▶ **What is expected**: Repeat the stretch of entries below from the line with "LIGHT3: TEMT6000 -> KY-018" through the line with "STEPPER2 pin IN1: D2 -> D8". Include both ends and add nothing.

▶ **Records for this exercise**:

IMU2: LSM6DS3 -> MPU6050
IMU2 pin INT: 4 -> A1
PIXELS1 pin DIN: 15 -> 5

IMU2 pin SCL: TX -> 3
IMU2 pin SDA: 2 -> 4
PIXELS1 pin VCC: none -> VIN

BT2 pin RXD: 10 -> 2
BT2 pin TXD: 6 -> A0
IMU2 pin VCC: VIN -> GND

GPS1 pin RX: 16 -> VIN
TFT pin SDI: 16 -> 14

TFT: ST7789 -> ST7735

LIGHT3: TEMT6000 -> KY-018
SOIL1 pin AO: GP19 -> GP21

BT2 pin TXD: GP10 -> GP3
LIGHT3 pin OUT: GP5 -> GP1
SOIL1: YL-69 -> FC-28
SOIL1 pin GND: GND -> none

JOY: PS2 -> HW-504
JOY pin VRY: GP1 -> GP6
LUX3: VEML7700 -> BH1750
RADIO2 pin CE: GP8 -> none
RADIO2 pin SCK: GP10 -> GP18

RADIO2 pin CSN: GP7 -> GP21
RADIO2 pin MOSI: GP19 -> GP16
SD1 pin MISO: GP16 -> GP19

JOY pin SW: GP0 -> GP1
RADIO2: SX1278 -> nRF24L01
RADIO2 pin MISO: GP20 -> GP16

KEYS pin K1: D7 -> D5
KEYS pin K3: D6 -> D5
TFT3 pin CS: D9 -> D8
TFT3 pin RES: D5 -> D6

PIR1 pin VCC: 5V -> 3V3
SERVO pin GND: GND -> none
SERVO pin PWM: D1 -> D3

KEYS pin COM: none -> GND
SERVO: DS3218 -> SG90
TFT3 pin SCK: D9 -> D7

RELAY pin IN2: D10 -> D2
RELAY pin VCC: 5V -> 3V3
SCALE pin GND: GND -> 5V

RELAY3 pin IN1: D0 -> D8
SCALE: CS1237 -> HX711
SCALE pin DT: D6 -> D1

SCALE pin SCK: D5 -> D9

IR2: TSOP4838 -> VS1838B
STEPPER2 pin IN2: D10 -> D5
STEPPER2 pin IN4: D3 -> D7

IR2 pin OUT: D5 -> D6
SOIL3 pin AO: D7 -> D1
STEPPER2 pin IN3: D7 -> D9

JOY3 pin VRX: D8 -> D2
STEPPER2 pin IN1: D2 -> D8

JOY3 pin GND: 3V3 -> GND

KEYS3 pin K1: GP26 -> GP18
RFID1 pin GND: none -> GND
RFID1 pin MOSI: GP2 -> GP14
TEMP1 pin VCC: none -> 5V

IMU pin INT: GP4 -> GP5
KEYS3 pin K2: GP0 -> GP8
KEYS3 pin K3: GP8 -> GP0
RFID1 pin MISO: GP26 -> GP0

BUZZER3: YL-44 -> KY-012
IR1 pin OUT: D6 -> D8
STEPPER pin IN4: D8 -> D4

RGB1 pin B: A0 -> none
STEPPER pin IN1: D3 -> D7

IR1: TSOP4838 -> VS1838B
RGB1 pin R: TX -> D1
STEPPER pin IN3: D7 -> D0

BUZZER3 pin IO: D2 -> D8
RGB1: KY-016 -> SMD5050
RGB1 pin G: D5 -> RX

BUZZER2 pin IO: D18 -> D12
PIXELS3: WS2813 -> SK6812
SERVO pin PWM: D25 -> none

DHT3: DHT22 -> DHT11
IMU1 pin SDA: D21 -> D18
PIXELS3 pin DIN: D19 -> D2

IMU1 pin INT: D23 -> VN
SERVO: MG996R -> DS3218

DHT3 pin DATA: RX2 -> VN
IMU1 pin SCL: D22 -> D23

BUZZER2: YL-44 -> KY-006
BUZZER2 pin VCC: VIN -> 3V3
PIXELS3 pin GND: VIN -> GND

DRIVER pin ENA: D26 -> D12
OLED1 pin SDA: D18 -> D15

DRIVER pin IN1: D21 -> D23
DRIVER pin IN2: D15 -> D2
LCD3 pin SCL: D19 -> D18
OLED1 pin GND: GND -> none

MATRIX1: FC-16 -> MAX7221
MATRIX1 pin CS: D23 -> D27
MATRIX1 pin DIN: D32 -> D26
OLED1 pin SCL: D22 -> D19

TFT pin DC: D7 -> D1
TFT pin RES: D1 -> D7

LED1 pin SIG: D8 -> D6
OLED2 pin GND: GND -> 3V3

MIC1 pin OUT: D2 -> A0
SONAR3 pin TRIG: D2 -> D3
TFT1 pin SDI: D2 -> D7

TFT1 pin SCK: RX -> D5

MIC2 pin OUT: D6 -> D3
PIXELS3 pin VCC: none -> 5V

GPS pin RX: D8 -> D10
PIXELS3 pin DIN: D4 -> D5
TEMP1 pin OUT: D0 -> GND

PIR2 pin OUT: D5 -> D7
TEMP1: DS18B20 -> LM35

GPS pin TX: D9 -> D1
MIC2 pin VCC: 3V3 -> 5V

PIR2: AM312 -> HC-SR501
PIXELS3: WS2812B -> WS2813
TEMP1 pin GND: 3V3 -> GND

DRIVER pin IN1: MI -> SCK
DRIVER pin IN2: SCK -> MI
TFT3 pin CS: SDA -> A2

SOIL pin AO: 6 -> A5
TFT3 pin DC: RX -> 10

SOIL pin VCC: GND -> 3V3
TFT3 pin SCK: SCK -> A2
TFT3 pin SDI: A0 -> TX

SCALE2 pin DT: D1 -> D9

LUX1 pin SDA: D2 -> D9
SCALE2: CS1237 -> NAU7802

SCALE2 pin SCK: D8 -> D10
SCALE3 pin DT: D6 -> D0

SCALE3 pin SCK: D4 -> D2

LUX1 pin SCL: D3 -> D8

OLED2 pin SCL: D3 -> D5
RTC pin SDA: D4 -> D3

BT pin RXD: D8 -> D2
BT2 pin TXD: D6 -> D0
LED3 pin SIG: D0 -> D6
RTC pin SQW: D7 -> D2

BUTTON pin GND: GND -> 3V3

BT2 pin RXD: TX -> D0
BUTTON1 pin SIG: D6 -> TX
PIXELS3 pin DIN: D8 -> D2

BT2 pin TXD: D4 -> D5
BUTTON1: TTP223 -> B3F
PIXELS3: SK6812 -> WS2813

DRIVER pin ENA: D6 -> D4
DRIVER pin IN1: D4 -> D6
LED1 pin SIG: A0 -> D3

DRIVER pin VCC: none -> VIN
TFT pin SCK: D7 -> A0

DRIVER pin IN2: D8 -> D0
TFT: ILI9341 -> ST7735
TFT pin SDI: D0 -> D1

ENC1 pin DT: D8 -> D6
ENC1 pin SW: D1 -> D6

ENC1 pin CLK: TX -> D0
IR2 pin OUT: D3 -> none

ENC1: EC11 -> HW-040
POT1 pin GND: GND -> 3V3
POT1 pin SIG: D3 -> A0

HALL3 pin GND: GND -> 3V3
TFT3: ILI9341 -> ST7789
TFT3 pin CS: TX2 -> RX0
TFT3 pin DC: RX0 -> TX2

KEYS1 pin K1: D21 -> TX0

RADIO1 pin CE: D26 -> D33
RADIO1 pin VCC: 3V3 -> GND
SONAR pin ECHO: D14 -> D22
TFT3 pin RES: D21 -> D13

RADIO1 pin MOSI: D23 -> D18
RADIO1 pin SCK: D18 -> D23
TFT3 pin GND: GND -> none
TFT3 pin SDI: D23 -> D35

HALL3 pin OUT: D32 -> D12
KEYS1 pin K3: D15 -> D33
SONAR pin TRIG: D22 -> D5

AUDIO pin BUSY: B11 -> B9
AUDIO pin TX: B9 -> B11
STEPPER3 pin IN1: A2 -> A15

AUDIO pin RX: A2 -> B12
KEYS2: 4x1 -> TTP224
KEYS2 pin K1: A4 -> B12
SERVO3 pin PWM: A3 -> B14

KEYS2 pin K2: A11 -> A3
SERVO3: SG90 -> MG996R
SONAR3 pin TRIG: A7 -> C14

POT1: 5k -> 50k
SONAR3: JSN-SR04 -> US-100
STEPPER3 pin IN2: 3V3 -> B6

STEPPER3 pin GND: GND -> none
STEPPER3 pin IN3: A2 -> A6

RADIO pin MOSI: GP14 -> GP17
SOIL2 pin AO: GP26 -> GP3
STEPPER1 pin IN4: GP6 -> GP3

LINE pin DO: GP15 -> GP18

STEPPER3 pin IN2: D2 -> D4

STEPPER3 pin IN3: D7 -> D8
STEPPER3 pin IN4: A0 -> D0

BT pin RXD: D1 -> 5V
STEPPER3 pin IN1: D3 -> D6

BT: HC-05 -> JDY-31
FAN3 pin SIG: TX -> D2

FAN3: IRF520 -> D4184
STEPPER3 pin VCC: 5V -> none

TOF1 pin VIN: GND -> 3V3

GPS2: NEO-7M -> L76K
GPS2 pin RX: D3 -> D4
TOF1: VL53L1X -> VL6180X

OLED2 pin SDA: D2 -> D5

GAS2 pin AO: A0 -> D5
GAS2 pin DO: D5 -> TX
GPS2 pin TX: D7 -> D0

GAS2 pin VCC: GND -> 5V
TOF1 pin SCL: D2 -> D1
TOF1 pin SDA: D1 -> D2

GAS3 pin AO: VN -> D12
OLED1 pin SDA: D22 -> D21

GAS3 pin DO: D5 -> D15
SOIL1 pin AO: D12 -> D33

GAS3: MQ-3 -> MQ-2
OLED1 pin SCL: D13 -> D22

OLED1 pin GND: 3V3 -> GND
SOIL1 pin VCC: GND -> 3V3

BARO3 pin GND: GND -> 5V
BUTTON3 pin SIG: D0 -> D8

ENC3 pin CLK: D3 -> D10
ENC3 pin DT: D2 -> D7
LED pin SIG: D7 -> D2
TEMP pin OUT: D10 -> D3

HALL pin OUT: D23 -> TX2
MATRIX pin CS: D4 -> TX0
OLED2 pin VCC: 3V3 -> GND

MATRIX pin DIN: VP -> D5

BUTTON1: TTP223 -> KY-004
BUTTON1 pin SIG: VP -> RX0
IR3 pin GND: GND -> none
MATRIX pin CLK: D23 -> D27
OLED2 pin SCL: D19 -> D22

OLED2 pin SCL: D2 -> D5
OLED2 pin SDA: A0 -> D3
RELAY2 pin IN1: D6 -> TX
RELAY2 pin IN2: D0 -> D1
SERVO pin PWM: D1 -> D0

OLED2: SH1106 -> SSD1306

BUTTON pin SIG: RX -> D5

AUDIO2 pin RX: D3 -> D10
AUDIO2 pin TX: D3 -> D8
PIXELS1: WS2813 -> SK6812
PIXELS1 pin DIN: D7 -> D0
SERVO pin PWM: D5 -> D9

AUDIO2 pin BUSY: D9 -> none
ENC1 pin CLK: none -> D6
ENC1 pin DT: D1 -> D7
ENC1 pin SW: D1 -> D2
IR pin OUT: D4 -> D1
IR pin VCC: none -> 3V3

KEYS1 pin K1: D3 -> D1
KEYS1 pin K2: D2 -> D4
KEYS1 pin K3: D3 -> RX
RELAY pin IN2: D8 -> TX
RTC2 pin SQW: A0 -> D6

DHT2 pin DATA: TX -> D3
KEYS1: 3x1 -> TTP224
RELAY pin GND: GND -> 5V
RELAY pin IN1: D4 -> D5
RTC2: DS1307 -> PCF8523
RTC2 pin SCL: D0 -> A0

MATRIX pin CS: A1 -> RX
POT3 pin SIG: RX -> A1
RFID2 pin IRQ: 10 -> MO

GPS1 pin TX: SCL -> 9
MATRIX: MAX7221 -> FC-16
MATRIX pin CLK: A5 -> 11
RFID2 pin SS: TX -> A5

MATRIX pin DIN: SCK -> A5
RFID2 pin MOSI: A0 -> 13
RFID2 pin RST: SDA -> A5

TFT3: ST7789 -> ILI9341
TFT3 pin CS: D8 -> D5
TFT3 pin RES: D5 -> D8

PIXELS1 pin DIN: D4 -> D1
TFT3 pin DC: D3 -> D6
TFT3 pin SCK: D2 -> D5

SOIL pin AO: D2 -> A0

▶ **Response area**:
LIGHT3: TEMT6000 -> KY-018
SOIL1 pin AO: GP19 -> GP21

BT2 pin TXD: GP10 -> GP3
LIGHT3 pin OUT: GP5 -> GP1
SOIL1: YL-69 -> FC-28
SOIL1 pin GND: GND -> none

JOY: PS2 -> HW-504
JOY pin VRY: GP1 -> GP6
LUX3: VEML7700 -> BH1750
RADIO2 pin CE: GP8 -> none
RADIO2 pin SCK: GP10 -> GP18

RADIO2 pin CSN: GP7 -> GP21
RADIO2 pin MOSI: GP19 -> GP16
SD1 pin MISO: GP16 -> GP19

JOY pin SW: GP0 -> GP1
RADIO2: SX1278 -> nRF24L01
RADIO2 pin MISO: GP20 -> GP16

KEYS pin K1: D7 -> D5
KEYS pin K3: D6 -> D5
TFT3 pin CS: D9 -> D8
TFT3 pin RES: D5 -> D6

PIR1 pin VCC: 5V -> 3V3
SERVO pin GND: GND -> none
SERVO pin PWM: D1 -> D3

KEYS pin COM: none -> GND
SERVO: DS3218 -> SG90
TFT3 pin SCK: D9 -> D7

RELAY pin IN2: D10 -> D2
RELAY pin VCC: 5V -> 3V3
SCALE pin GND: GND -> 5V

RELAY3 pin IN1: D0 -> D8
SCALE: CS1237 -> HX711
SCALE pin DT: D6 -> D1

SCALE pin SCK: D5 -> D9

IR2: TSOP4838 -> VS1838B
STEPPER2 pin IN2: D10 -> D5
STEPPER2 pin IN4: D3 -> D7

IR2 pin OUT: D5 -> D6
SOIL3 pin AO: D7 -> D1
STEPPER2 pin IN3: D7 -> D9

JOY3 pin VRX: D8 -> D2
STEPPER2 pin IN1: D2 -> D8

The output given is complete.